(Data for this task):
##########
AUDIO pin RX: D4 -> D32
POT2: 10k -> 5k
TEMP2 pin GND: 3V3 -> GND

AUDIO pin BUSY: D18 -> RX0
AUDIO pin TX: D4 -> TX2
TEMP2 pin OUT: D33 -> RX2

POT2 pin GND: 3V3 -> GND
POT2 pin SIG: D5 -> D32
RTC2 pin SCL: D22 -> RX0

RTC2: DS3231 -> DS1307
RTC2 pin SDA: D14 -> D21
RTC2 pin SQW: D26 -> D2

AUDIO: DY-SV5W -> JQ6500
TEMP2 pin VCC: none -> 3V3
##########
(Your instructions):
Produce the whole listing once more, exactly.

(Solution to this problem):
AUDIO pin RX: D4 -> D32
POT2: 10k -> 5k
TEMP2 pin GND: 3V3 -> GND

AUDIO pin BUSY: D18 -> RX0
AUDIO pin TX: D4 -> TX2
TEMP2 pin OUT: D33 -> RX2

POT2 pin GND: 3V3 -> GND
POT2 pin SIG: D5 -> D32
RTC2 pin SCL: D22 -> RX0

RTC2: DS3231 -> DS1307
RTC2 pin SDA: D14 -> D21
RTC2 pin SQW: D26 -> D2

AUDIO: DY-SV5W -> JQ6500
TEMP2 pin VCC: none -> 3V3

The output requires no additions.